→ DATA EXCERPTS:

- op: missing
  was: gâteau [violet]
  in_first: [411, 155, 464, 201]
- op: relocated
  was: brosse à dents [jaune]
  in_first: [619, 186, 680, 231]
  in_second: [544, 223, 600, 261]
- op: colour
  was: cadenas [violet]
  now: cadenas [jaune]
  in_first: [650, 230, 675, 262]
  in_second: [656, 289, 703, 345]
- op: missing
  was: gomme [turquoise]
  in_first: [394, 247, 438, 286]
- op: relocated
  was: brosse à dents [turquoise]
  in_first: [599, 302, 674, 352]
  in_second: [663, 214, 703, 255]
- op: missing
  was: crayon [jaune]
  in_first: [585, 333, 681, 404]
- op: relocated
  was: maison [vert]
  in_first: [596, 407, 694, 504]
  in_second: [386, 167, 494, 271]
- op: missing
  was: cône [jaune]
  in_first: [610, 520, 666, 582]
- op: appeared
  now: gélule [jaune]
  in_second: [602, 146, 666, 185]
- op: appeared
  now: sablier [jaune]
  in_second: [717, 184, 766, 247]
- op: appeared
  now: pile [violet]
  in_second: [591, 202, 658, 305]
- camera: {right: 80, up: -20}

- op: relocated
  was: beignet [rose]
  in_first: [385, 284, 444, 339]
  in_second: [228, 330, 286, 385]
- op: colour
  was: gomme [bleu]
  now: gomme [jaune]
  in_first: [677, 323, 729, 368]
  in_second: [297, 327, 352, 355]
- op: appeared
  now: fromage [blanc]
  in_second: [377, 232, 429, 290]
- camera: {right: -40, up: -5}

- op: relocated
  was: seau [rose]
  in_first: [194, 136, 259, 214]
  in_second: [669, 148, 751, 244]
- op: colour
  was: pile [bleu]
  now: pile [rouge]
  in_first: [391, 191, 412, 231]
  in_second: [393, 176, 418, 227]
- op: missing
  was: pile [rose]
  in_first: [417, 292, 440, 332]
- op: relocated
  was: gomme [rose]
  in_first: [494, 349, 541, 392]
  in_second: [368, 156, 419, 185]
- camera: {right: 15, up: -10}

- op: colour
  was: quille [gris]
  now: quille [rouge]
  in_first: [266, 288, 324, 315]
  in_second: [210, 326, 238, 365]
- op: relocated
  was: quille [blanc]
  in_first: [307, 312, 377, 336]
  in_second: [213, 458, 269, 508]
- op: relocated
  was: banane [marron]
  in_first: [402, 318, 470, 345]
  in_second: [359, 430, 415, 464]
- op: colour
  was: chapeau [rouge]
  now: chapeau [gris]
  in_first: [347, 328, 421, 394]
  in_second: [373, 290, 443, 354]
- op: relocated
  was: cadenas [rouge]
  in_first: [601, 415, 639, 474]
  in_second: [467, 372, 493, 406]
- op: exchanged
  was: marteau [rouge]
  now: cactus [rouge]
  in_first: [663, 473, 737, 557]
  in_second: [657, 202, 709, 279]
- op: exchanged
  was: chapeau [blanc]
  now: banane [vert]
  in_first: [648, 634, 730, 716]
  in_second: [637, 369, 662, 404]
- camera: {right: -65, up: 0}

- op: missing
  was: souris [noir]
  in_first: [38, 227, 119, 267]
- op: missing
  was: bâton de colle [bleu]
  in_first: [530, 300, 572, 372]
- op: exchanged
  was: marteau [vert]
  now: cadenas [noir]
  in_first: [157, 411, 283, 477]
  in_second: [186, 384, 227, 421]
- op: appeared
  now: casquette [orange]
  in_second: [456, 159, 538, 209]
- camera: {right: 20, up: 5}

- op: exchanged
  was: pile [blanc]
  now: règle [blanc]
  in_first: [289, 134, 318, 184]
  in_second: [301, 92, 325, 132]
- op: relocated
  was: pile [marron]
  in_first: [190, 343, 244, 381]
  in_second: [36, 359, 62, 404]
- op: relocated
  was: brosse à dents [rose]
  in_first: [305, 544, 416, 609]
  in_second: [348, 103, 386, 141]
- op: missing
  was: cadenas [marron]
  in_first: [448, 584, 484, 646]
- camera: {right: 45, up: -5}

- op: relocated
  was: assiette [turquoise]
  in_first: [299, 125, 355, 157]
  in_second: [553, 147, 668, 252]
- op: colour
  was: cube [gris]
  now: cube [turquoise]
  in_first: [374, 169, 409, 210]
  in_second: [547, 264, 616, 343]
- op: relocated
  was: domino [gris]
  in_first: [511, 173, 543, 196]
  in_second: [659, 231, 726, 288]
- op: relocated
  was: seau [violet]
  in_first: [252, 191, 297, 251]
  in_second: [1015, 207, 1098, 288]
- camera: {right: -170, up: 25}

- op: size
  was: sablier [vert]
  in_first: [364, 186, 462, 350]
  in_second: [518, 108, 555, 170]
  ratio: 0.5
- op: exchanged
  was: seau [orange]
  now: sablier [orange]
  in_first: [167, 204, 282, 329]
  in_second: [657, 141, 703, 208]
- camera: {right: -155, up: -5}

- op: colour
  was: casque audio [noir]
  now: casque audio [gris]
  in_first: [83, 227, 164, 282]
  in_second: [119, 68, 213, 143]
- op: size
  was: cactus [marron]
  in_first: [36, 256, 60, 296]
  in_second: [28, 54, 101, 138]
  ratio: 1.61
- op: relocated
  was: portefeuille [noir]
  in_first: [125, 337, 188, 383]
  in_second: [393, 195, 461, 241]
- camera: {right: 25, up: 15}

→ THE TASK: Since only part of the listing is wanted, copy exactly the lines from the one holding "was: brosse à dents [jaune]" to the one holding "was: gomme [turquoise]", both included.

→ SOLUTION TO THIS PROBLEM:
  was: brosse à dents [jaune]
  in_first: [619, 186, 680, 231]
  in_second: [544, 223, 600, 261]
- op: colour
  was: cadenas [violet]
  now: cadenas [jaune]
  in_first: [650, 230, 675, 262]
  in_second: [656, 289, 703, 345]
- op: missing
  was: gomme [turquoise]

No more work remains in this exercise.